### Description of the task
An exact copy of the entries is required, excluding any pictures.

(Difference listings)
#####

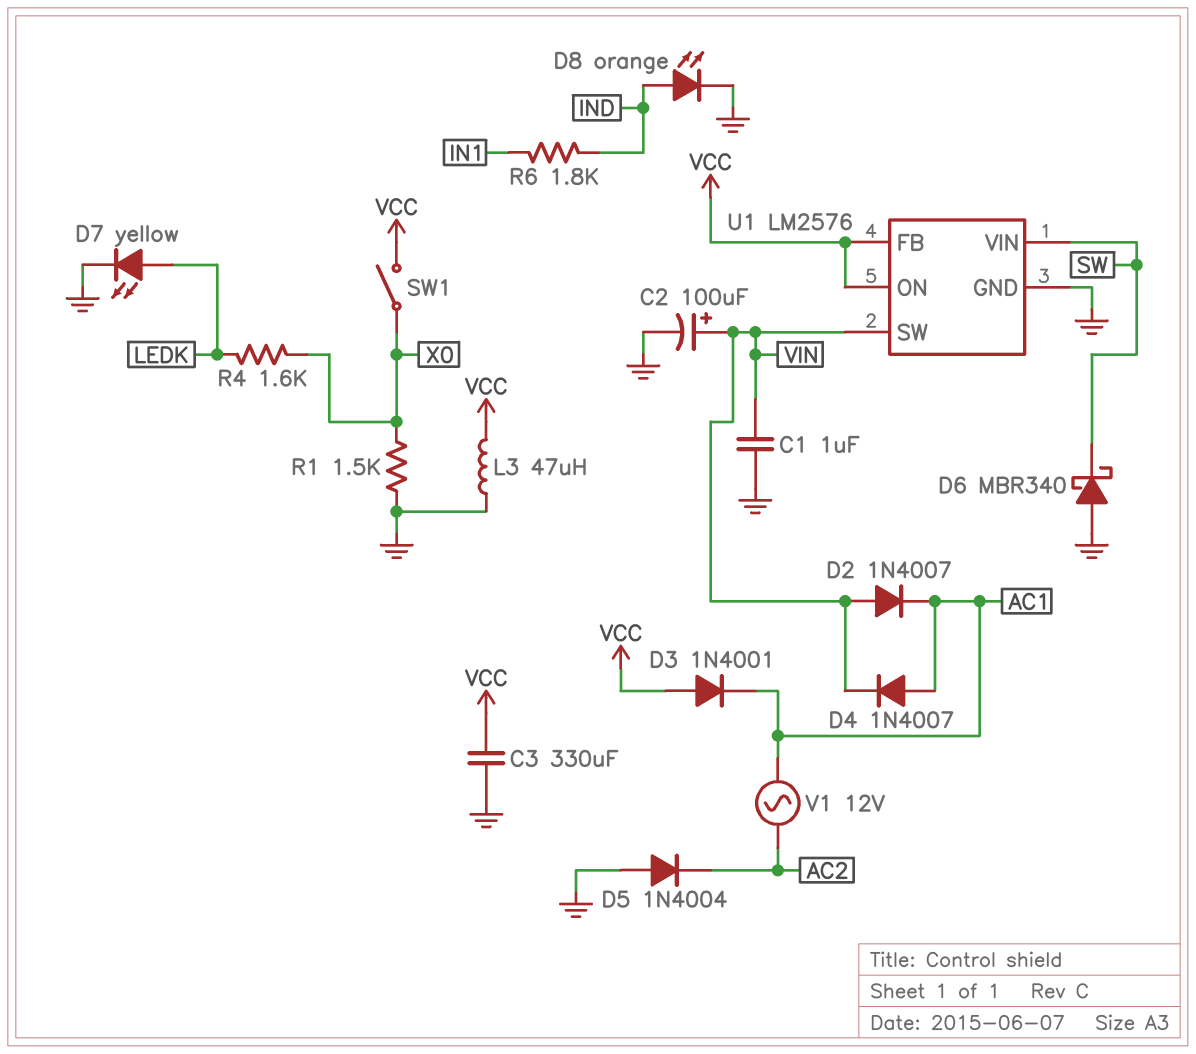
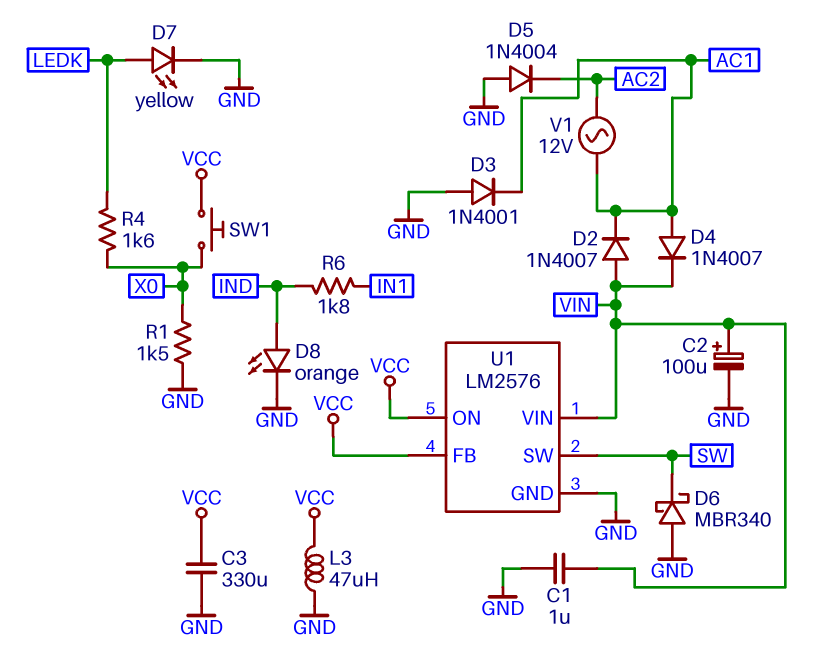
D3: diode 1N4001 (A VCC, K AC1) -> diode 1N4001 (A GND, K AC1)
SW1: switch (VCC, X0) -> button (VCC, X0)
U1 pin SW: VIN -> SW
U1 pin VIN: SW -> VIN

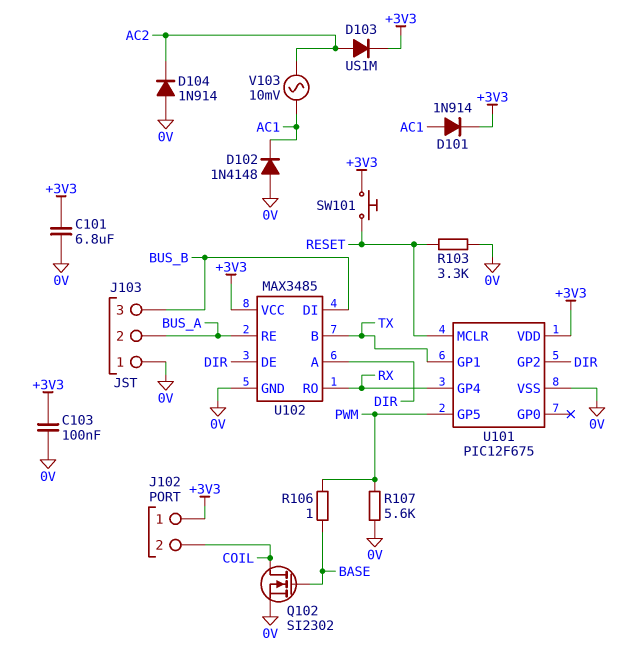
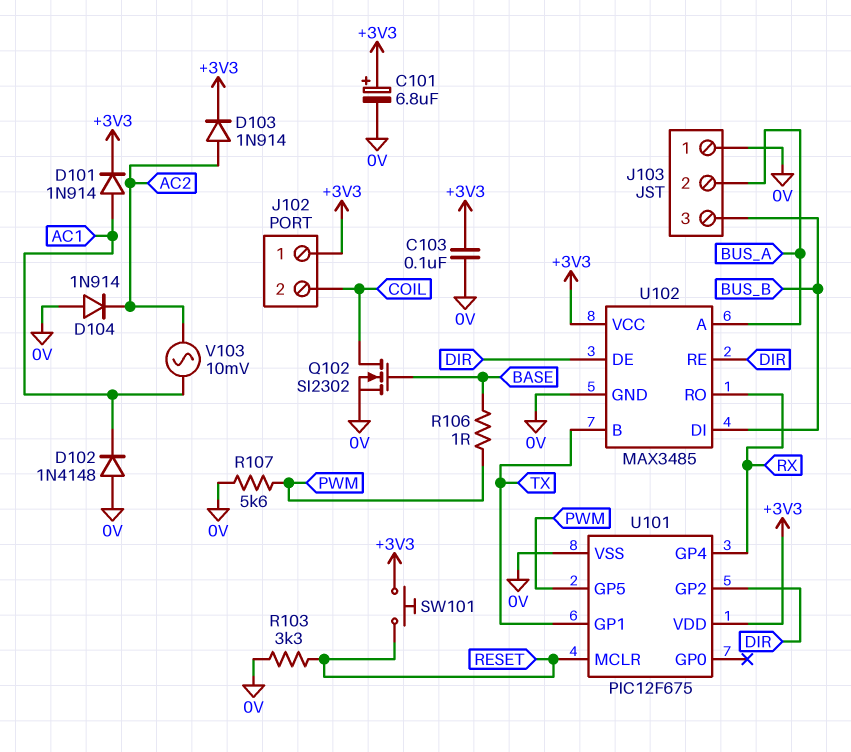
C101: 6.8uF (+3V3, 0V) -> 6.8uF (plus +3V3, minus 0V)
D103: diode US1M (A AC2, K +3V3) -> diode 1N914 (A AC2, K +3V3)
U102 pin A: DIR -> BUS_A
U102 pin RE: BUS_A -> DIR

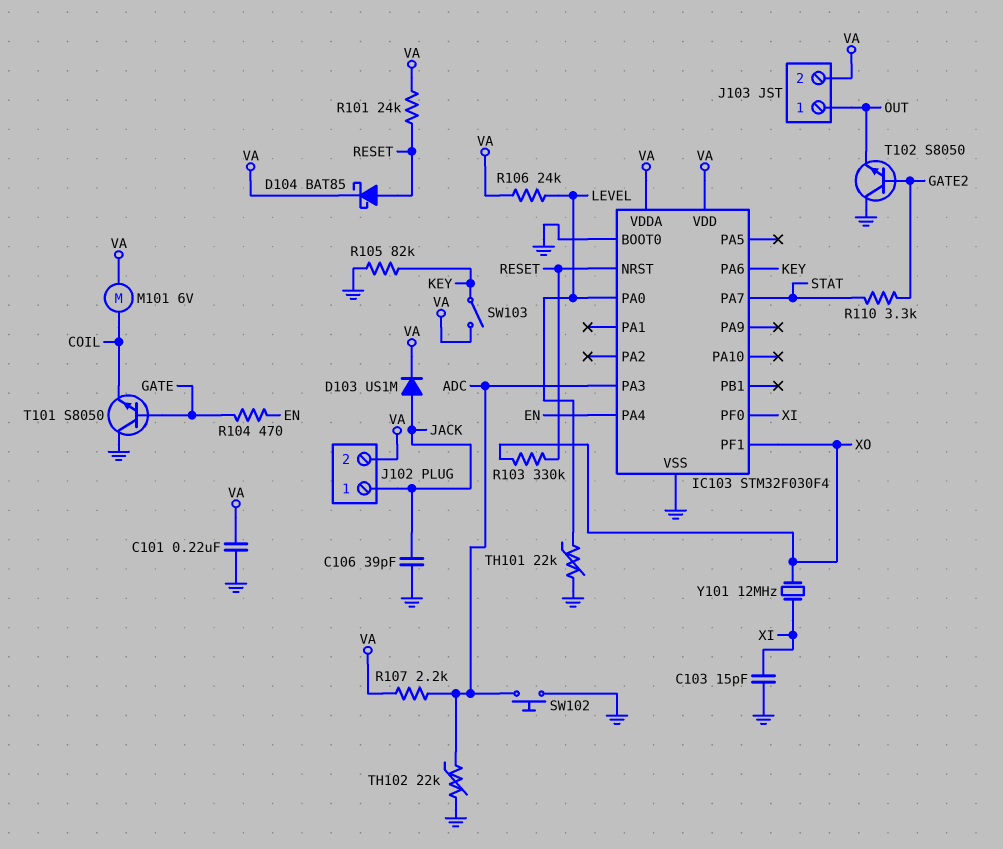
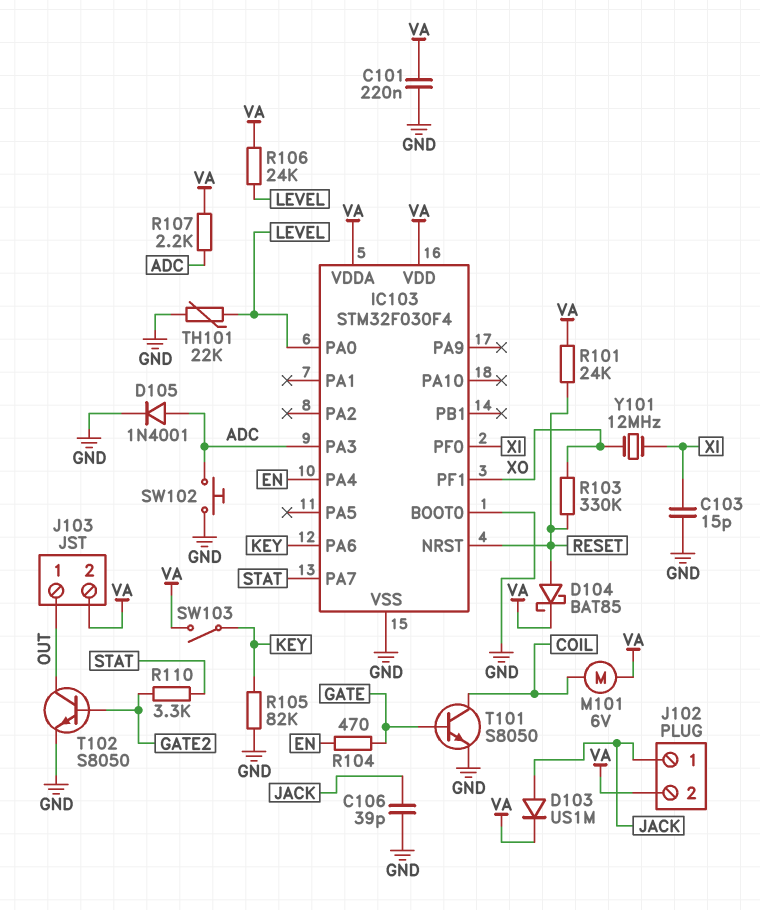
D105: none -> diode 1N4001 (A ADC, K GND)
T101: NPN S8050 (B GATE, C GND, E COIL) -> NPN S8050 (B GATE, C COIL, E GND)
T102: NPN S8050 (B GATE2, C GND, E OUT) -> NPN S8050 (B GATE2, C OUT, E GND)
TH102: 22k (ADC, GND) -> none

#####

### Finished exercise
D3: diode 1N4001 (A VCC, K AC1) -> diode 1N4001 (A GND, K AC1)
SW1: switch (VCC, X0) -> button (VCC, X0)
U1 pin SW: VIN -> SW
U1 pin VIN: SW -> VIN

C101: 6.8uF (+3V3, 0V) -> 6.8uF (plus +3V3, minus 0V)
D103: diode US1M (A AC2, K +3V3) -> diode 1N914 (A AC2, K +3V3)
U102 pin A: DIR -> BUS_A
U102 pin RE: BUS_A -> DIR

D105: none -> diode 1N4001 (A ADC, K GND)
T101: NPN S8050 (B GATE, C GND, E COIL) -> NPN S8050 (B GATE, C COIL, E GND)
T102: NPN S8050 (B GATE2, C GND, E OUT) -> NPN S8050 (B GATE2, C OUT, E GND)
TH102: 22k (ADC, GND) -> none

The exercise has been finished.